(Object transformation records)
·····
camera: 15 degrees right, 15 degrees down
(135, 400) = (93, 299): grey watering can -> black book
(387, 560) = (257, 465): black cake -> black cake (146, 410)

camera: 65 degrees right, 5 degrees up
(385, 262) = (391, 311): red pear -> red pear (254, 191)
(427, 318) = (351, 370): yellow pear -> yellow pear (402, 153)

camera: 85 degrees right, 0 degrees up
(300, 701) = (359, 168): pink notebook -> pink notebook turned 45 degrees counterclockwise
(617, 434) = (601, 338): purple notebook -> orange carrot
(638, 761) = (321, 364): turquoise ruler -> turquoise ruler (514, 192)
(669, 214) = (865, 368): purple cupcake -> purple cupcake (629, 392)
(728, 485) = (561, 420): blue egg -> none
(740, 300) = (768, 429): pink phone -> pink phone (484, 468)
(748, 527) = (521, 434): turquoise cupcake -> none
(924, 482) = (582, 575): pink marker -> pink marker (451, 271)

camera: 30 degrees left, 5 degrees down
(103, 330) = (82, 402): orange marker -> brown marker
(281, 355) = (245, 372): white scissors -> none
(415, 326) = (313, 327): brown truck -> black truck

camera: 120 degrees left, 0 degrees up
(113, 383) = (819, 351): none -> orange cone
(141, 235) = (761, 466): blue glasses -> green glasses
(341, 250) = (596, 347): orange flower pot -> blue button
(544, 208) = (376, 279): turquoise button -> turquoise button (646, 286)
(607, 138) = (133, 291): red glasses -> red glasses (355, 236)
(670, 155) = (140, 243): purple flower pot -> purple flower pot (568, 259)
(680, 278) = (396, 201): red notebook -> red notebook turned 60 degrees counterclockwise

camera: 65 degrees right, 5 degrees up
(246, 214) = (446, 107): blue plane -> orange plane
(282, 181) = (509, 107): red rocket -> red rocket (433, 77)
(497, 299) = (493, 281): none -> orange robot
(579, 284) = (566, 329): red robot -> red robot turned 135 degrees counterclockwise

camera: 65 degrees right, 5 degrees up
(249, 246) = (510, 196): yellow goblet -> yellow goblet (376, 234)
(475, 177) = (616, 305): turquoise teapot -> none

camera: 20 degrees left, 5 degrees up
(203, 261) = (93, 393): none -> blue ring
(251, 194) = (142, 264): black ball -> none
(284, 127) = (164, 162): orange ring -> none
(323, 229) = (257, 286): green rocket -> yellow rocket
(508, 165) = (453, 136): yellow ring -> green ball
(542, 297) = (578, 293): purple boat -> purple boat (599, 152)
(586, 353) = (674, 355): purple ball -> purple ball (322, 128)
·····
Directions -
In the entries above, find each line with the word "ball" and return it.

Answer -
(251, 194) = (142, 264): black ball -> none
(508, 165) = (453, 136): yellow ring -> green ball
(586, 353) = (674, 355): purple ball -> purple ball (322, 128)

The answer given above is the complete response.